▶ Data listing
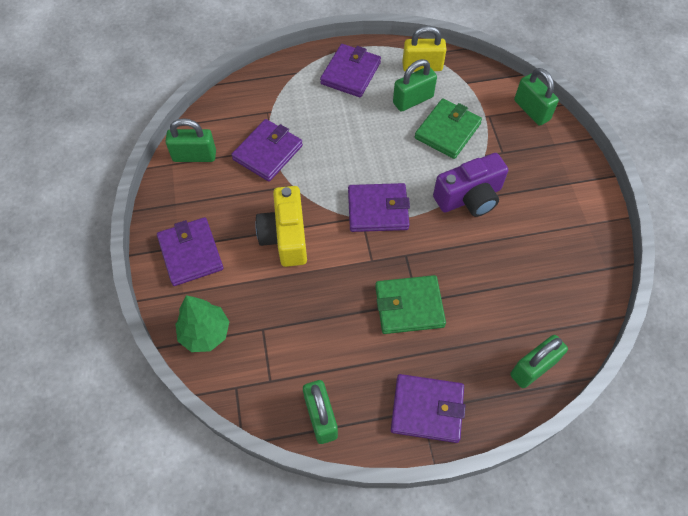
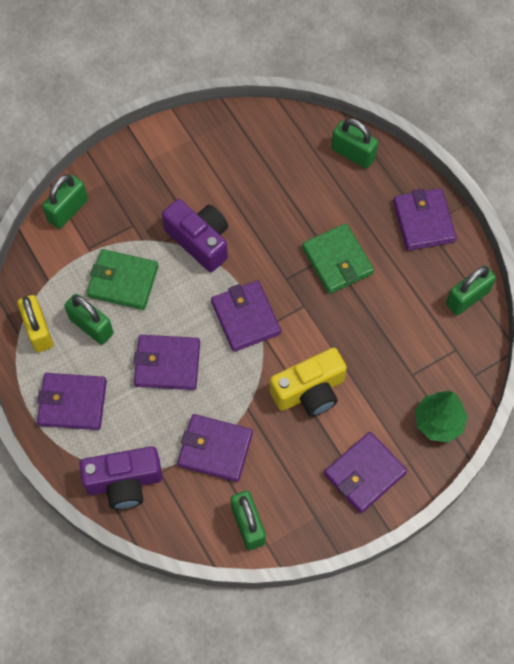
camera: 110 degrees left, 5 degrees up
(270, 88) = (124, 482): none -> purple camera
(357, 141) = (167, 364): none -> purple wallet

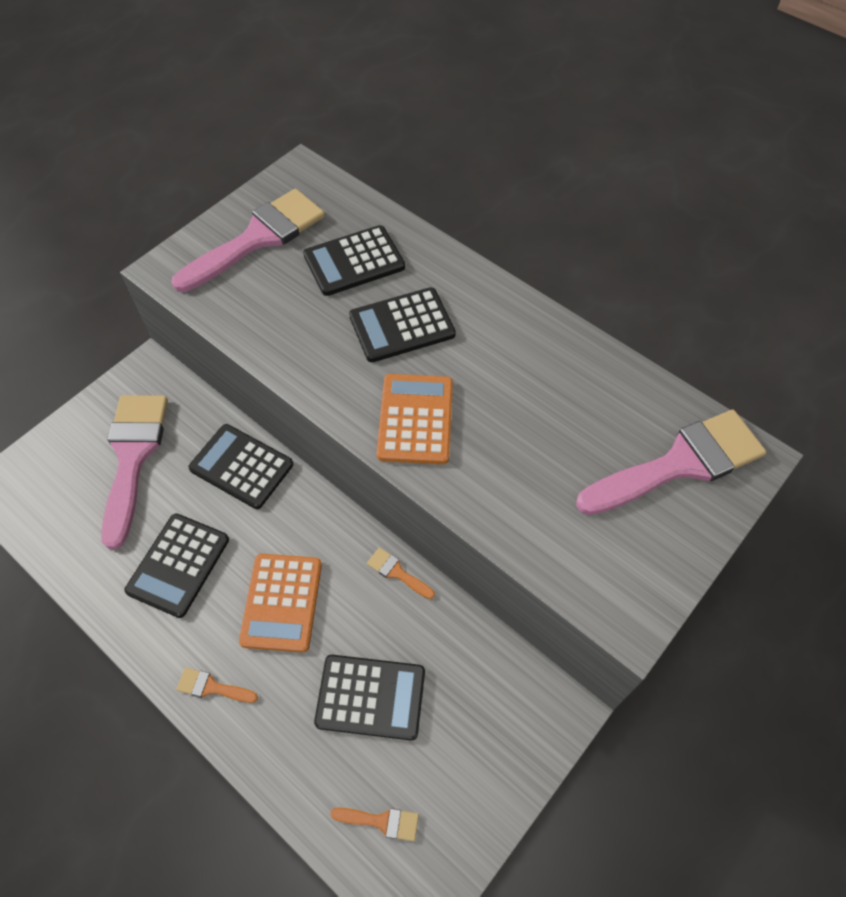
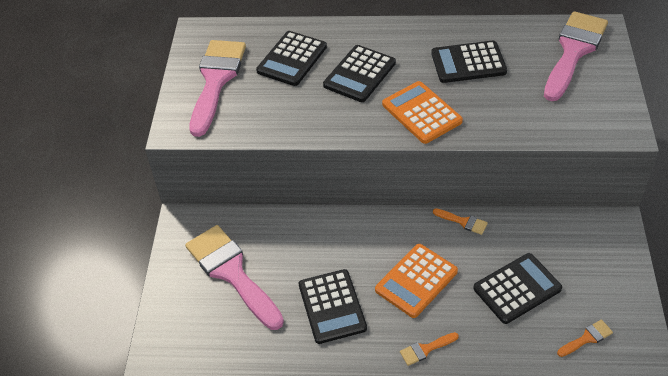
camera: 35 degrees left, 10 degrees down
(241, 466) = (310, 232): black calculator -> black calculator (468, 63)
(282, 602) = (416, 281): orange calculator -> orange calculator turned 75 degrees clockwise
(397, 572) = (463, 222): orange brush -> orange brush turned 150 degrees counterclockwise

▶ Your assignment
The lines to return are those in the entries above that hold "none".

▶ Expected output
(270, 88) = (124, 482): none -> purple camera
(357, 141) = (167, 364): none -> purple wallet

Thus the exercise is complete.